→ Available records
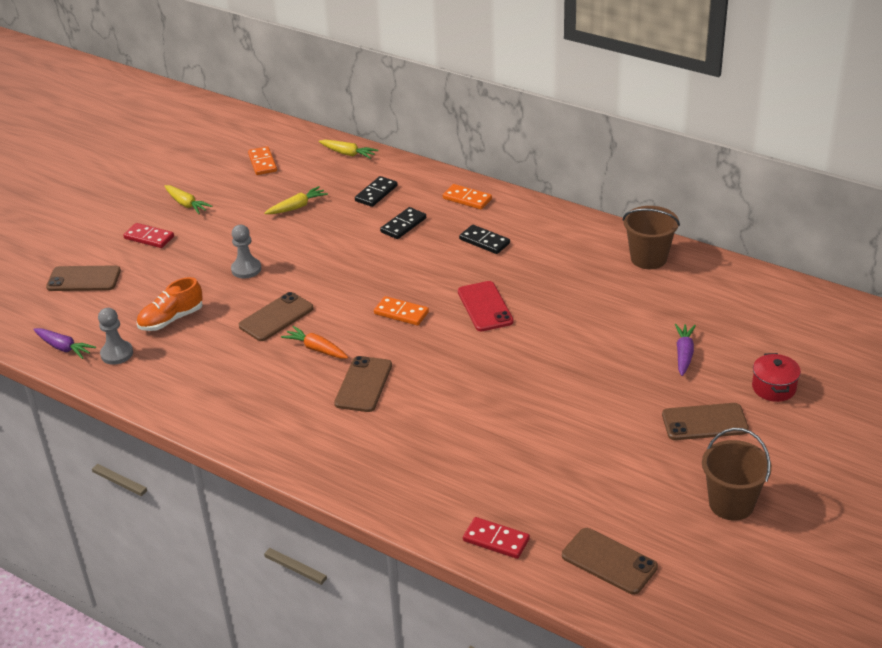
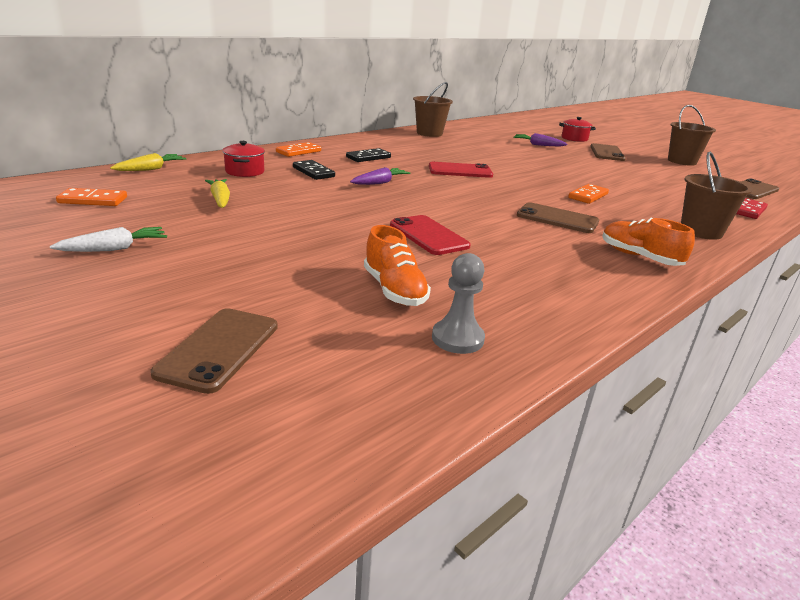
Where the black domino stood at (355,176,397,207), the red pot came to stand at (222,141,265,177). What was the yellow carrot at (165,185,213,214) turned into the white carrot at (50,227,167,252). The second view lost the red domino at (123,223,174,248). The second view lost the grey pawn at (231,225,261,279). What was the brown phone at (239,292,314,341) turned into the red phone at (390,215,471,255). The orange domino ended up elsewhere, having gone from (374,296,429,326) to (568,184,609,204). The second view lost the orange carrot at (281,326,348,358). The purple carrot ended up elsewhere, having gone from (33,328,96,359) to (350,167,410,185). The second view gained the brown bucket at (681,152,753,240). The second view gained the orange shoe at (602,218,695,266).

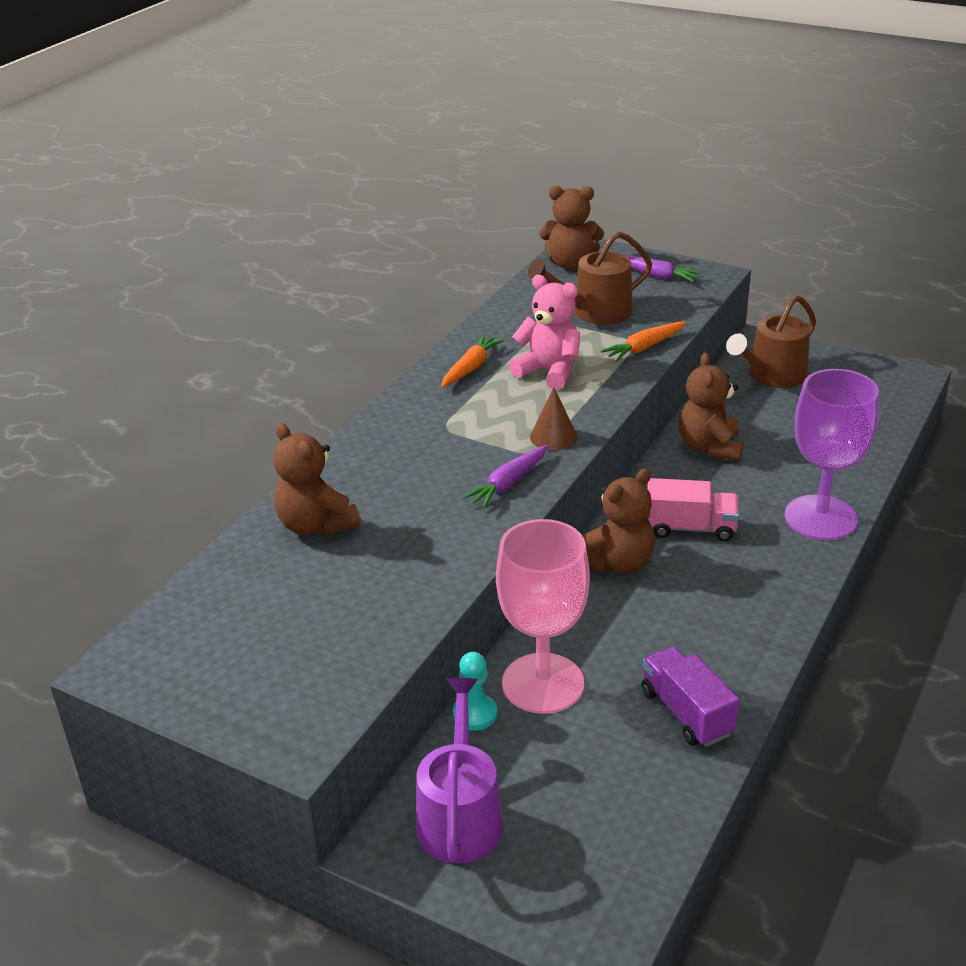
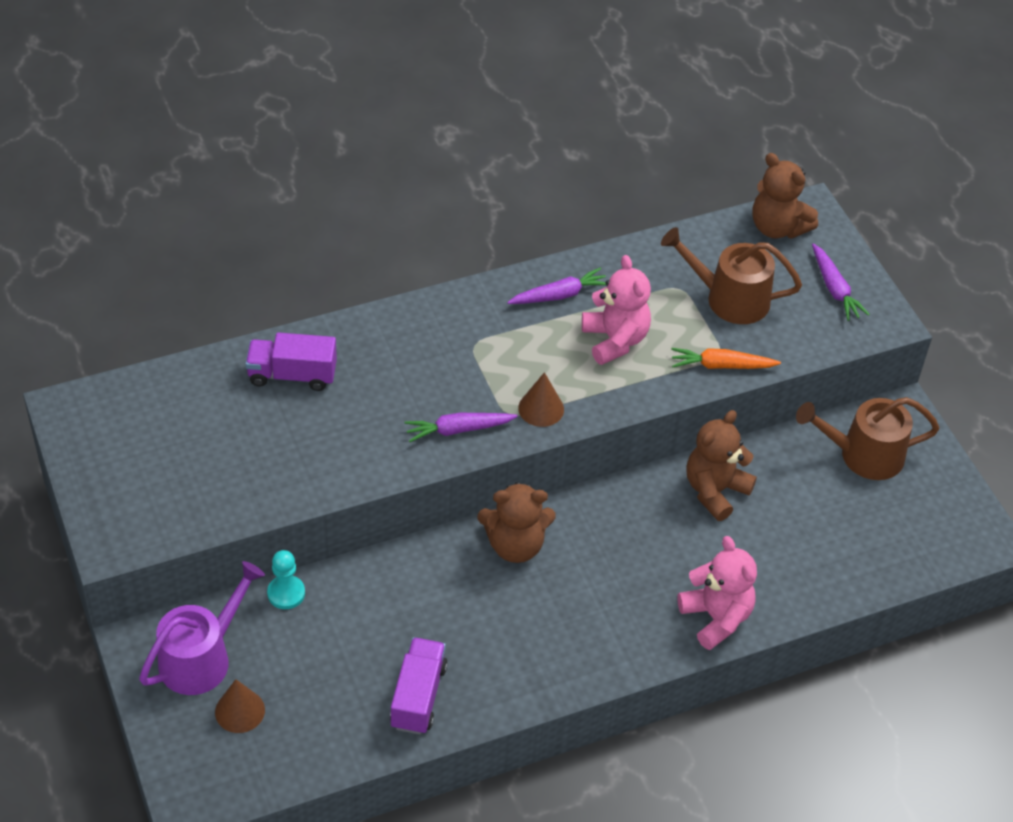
What was the orange carrot at (441,335,504,388) turned into the purple carrot at (507,267,606,304). Where the purple goblet stood at (785,369,879,540), the pink teddy bear came to stand at (677,536,757,650). Where the brown teddy bear stood at (273,423,360,536), the purple truck came to stand at (245,332,337,391). The second view lost the pink truck at (647,478,739,542). The second view lost the pink goblet at (496,519,590,714). The second view gained the brown cone at (215,679,265,733).

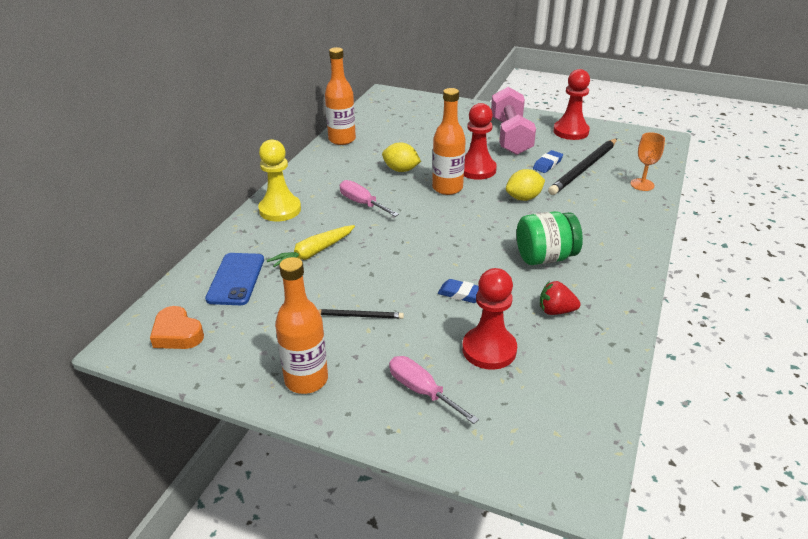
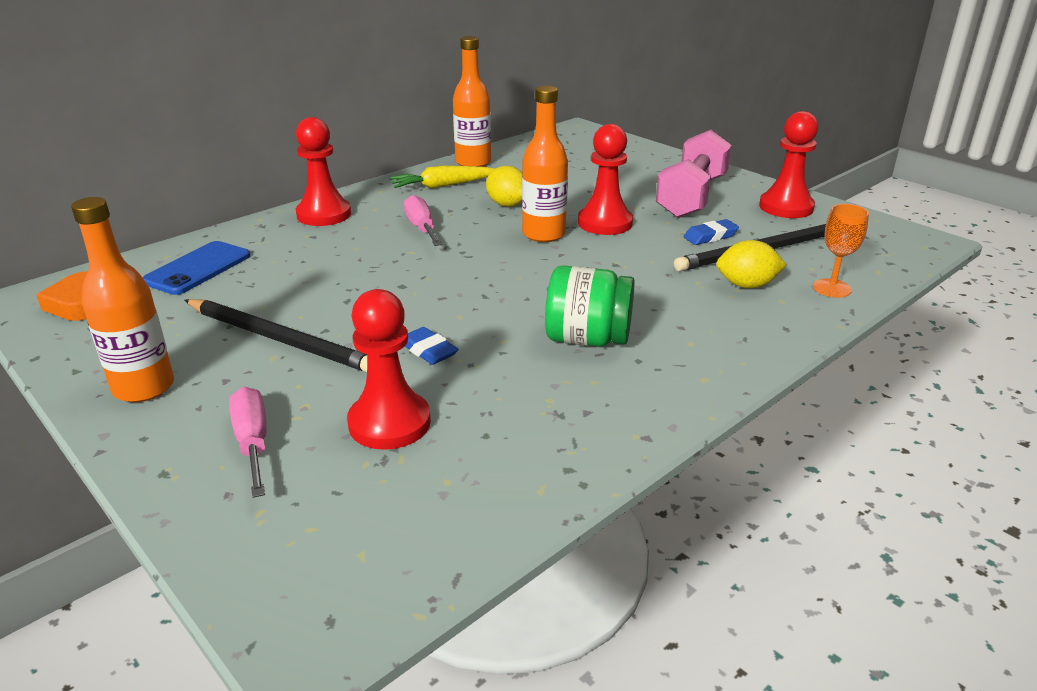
What was the yellow pawn at (258,140,301,221) turned into the red pawn at (296,117,351,226). The yellow lemon ended up elsewhere, having gone from (506,169,545,201) to (716,240,787,288). The yellow carrot ended up elsewhere, having gone from (267,225,355,267) to (389,166,495,189). The second view lost the red strawberry at (540,281,580,315). The size of the black pencil at (318,309,404,319) changed by a factor of 1.96.

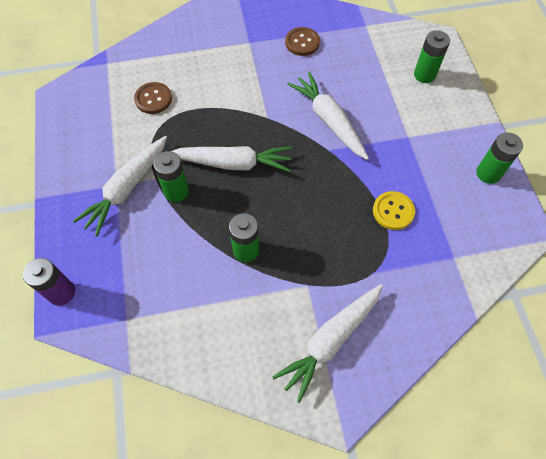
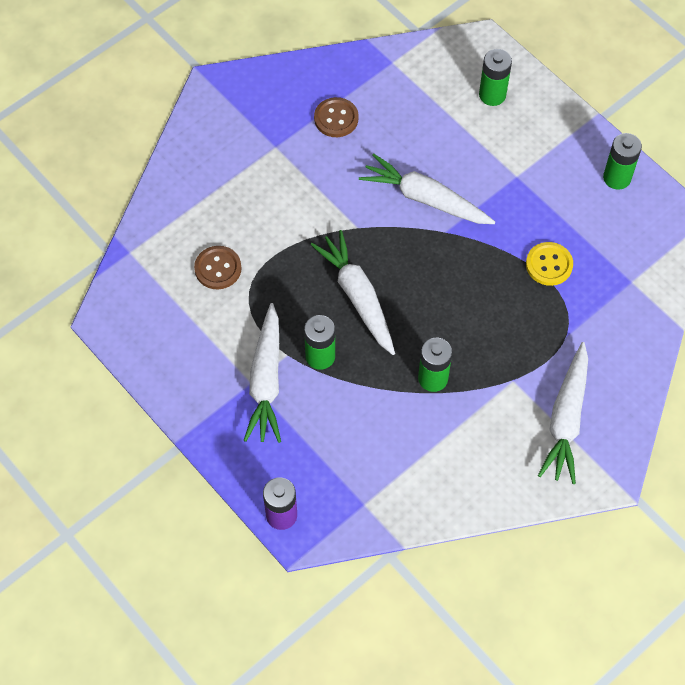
The white carrot at (171,146,292,172) ended up facing another way, 90 degrees counterclockwise from before.

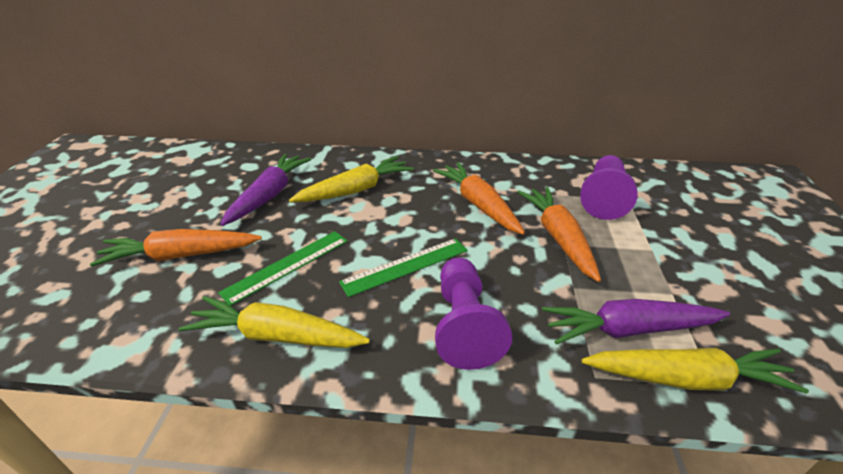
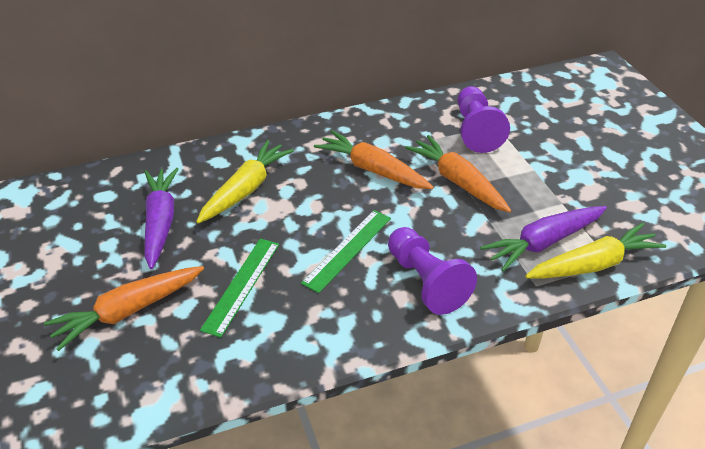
The second view lost the yellow carrot at (179,296,370,348).

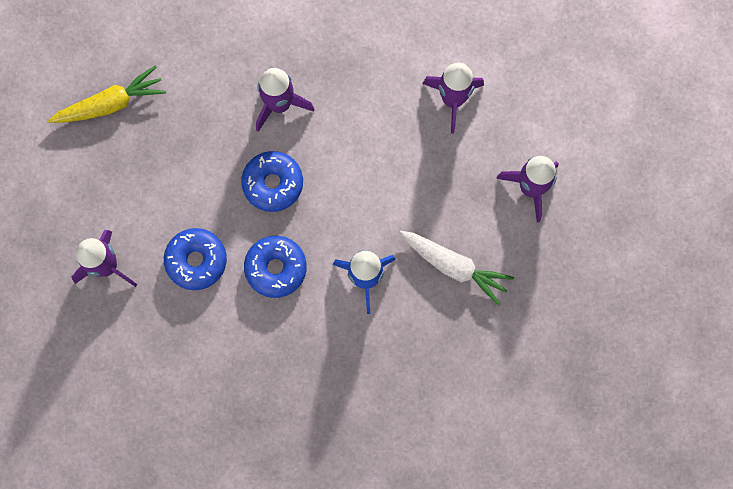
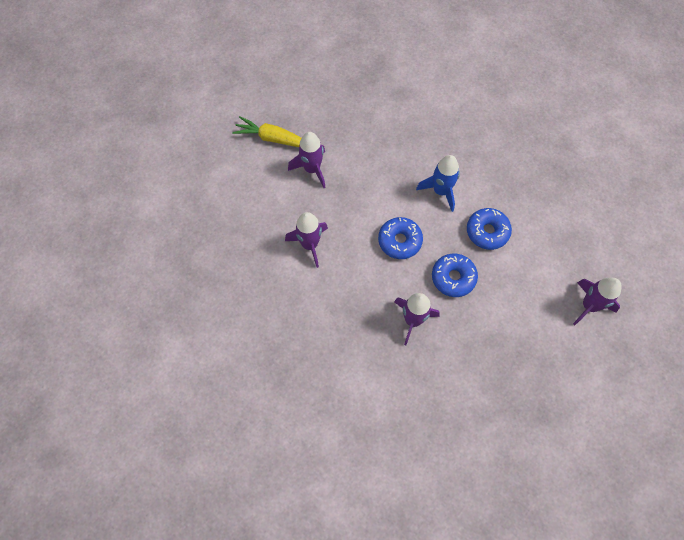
The yellow carrot ended up elsewhere, having gone from (48,66,166,123) to (232,116,302,147). The blue donut ended up elsewhere, having gone from (164,228,227,290) to (378,217,423,259). The second view lost the white carrot at (399,231,514,306).

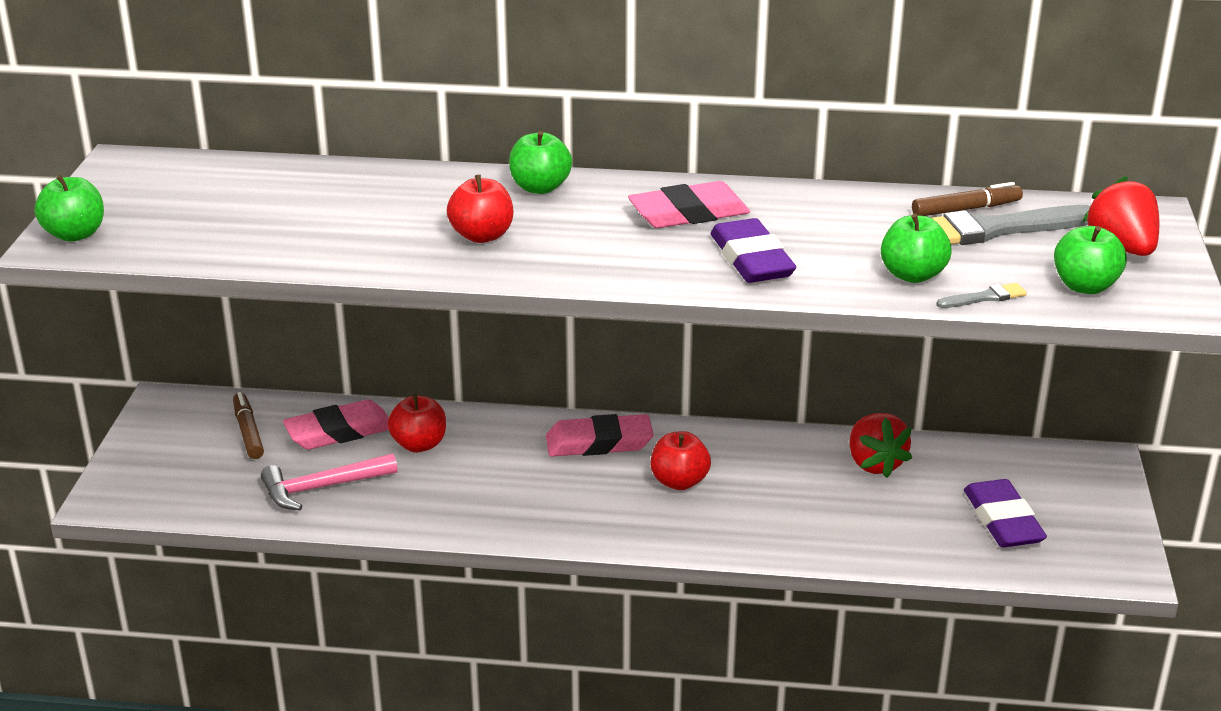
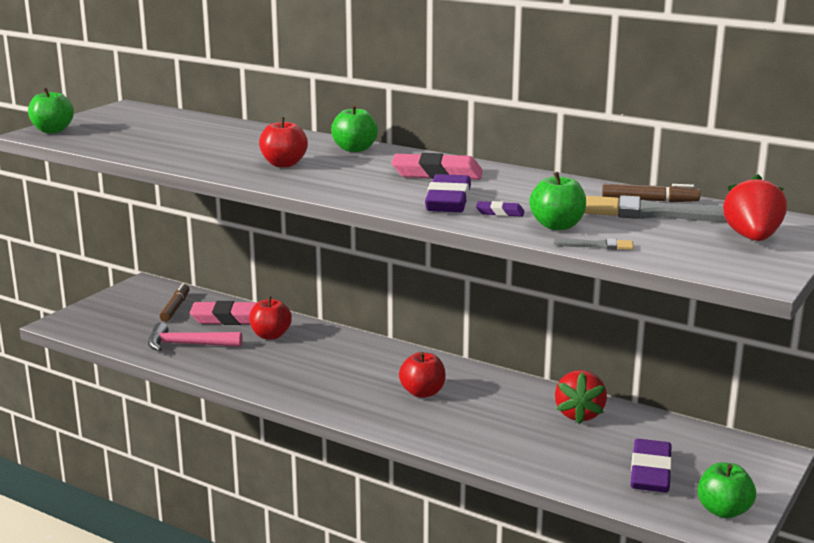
The green apple ended up elsewhere, having gone from (1054,226,1127,294) to (698,463,756,518). The second view lost the pink eraser at (546,414,654,457). The second view gained the purple eraser at (476,201,524,217).

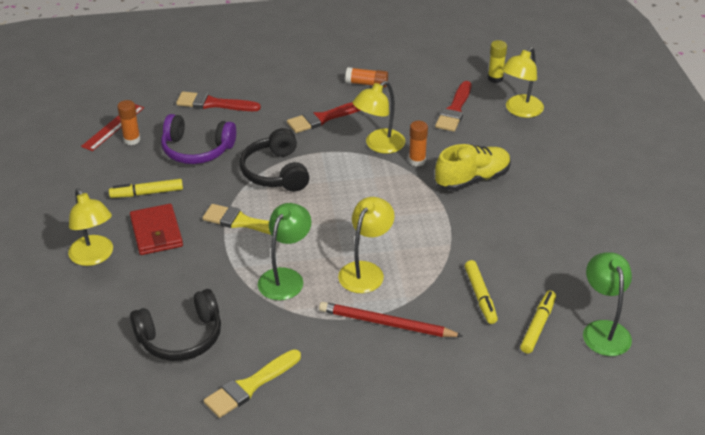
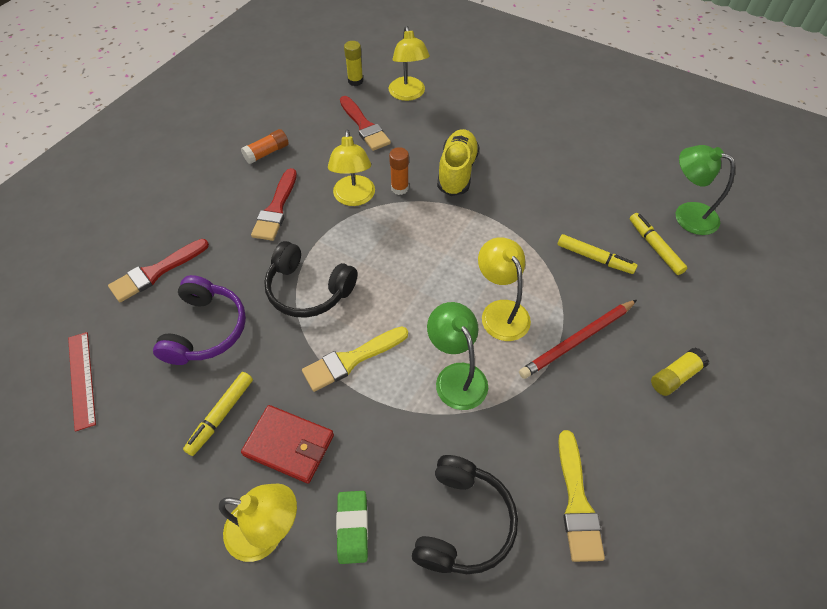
The second view lost the orange glue stick at (117,100,141,145). The purple headphones at (161,114,236,164) ended up facing another way, 45 degrees counterclockwise from before. The second view gained the yellow glue stick at (651,348,709,396). The second view gained the green eraser at (336,491,368,564).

→ Work to complete
Print the entire listing above verbatim. No picture should be included.

→ Worked solution
Where the black domino stood at (355,176,397,207), the red pot came to stand at (222,141,265,177). What was the yellow carrot at (165,185,213,214) turned into the white carrot at (50,227,167,252). The second view lost the red domino at (123,223,174,248). The second view lost the grey pawn at (231,225,261,279). What was the brown phone at (239,292,314,341) turned into the red phone at (390,215,471,255). The orange domino ended up elsewhere, having gone from (374,296,429,326) to (568,184,609,204). The second view lost the orange carrot at (281,326,348,358). The purple carrot ended up elsewhere, having gone from (33,328,96,359) to (350,167,410,185). The second view gained the brown bucket at (681,152,753,240). The second view gained the orange shoe at (602,218,695,266).

What was the orange carrot at (441,335,504,388) turned into the purple carrot at (507,267,606,304). Where the purple goblet stood at (785,369,879,540), the pink teddy bear came to stand at (677,536,757,650). Where the brown teddy bear stood at (273,423,360,536), the purple truck came to stand at (245,332,337,391). The second view lost the pink truck at (647,478,739,542). The second view lost the pink goblet at (496,519,590,714). The second view gained the brown cone at (215,679,265,733).

What was the yellow pawn at (258,140,301,221) turned into the red pawn at (296,117,351,226). The yellow lemon ended up elsewhere, having gone from (506,169,545,201) to (716,240,787,288). The yellow carrot ended up elsewhere, having gone from (267,225,355,267) to (389,166,495,189). The second view lost the red strawberry at (540,281,580,315). The size of the black pencil at (318,309,404,319) changed by a factor of 1.96.

The white carrot at (171,146,292,172) ended up facing another way, 90 degrees counterclockwise from before.

The second view lost the yellow carrot at (179,296,370,348).

The yellow carrot ended up elsewhere, having gone from (48,66,166,123) to (232,116,302,147). The blue donut ended up elsewhere, having gone from (164,228,227,290) to (378,217,423,259). The second view lost the white carrot at (399,231,514,306).

The green apple ended up elsewhere, having gone from (1054,226,1127,294) to (698,463,756,518). The second view lost the pink eraser at (546,414,654,457). The second view gained the purple eraser at (476,201,524,217).

The second view lost the orange glue stick at (117,100,141,145). The purple headphones at (161,114,236,164) ended up facing another way, 45 degrees counterclockwise from before. The second view gained the yellow glue stick at (651,348,709,396). The second view gained the green eraser at (336,491,368,564).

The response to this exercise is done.